╭─ Raw data

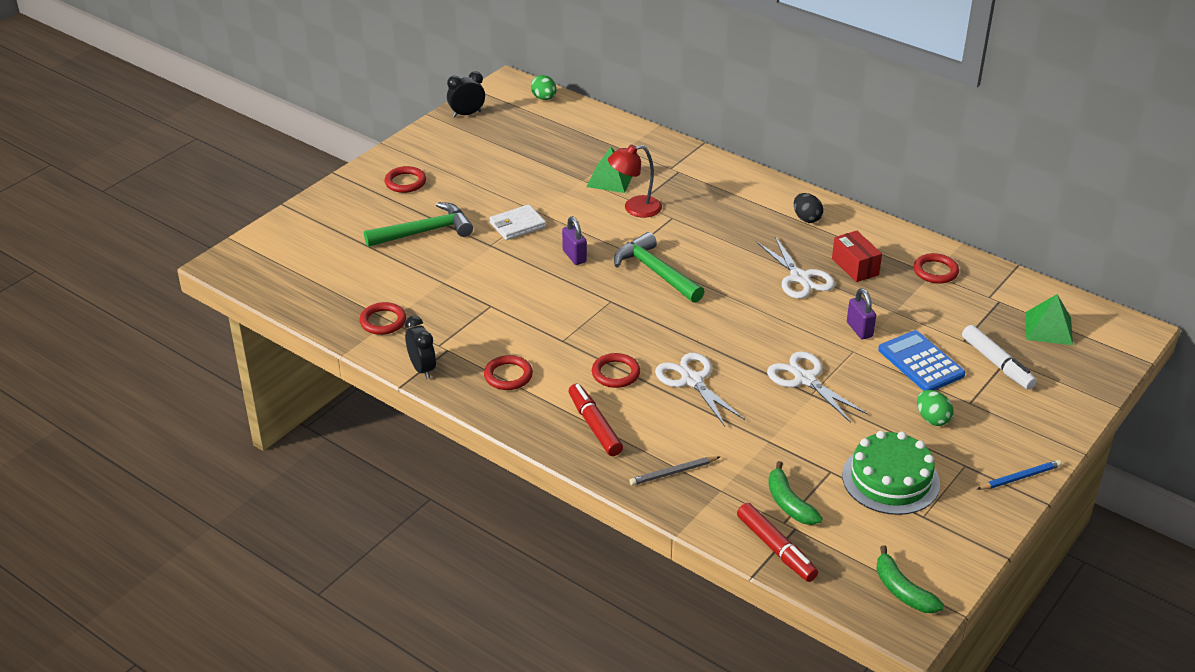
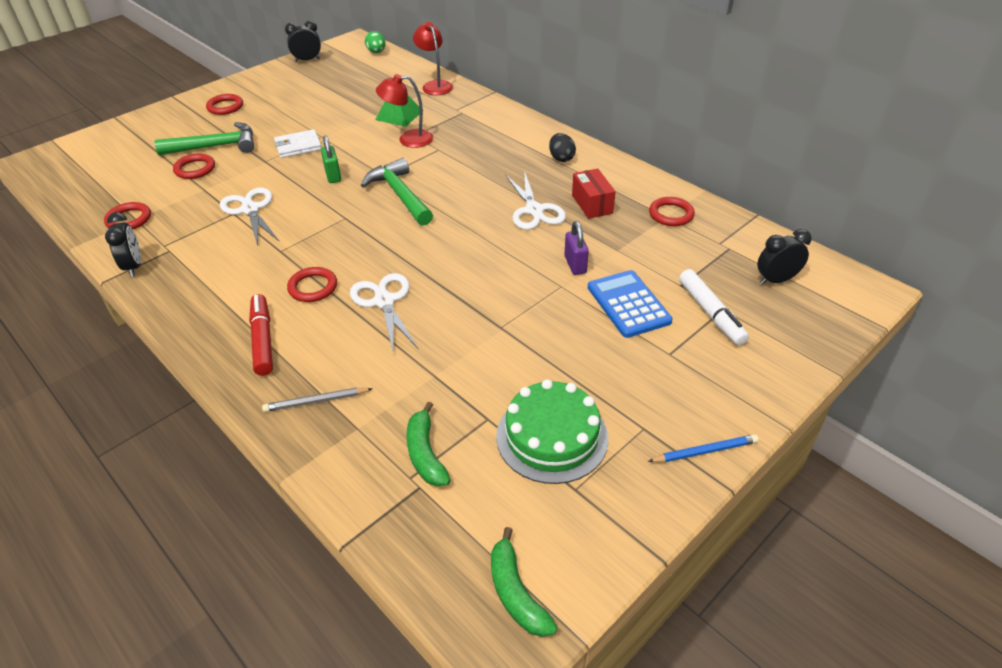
camera: 10 degrees right, 5 degrees up
(508, 375) = (209, 280): red ring -> red ring (195, 169)
(574, 256) = (333, 176): purple padlock -> green padlock
(633, 138) = (435, 85): none -> red lamp
(776, 549) = (386, 512): red marker -> none
(805, 379) = (500, 311): white scissors -> white scissors (250, 209)
(932, 419) = (622, 368): green egg -> none
(1049, 328) = (776, 280): green pyramid -> black clock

╰─

* **What is expected**
Set down the records exactly, without the pictures.

* **Reply**
camera: 10 degrees right, 5 degrees up
(508, 375) = (209, 280): red ring -> red ring (195, 169)
(574, 256) = (333, 176): purple padlock -> green padlock
(633, 138) = (435, 85): none -> red lamp
(776, 549) = (386, 512): red marker -> none
(805, 379) = (500, 311): white scissors -> white scissors (250, 209)
(932, 419) = (622, 368): green egg -> none
(1049, 328) = (776, 280): green pyramid -> black clock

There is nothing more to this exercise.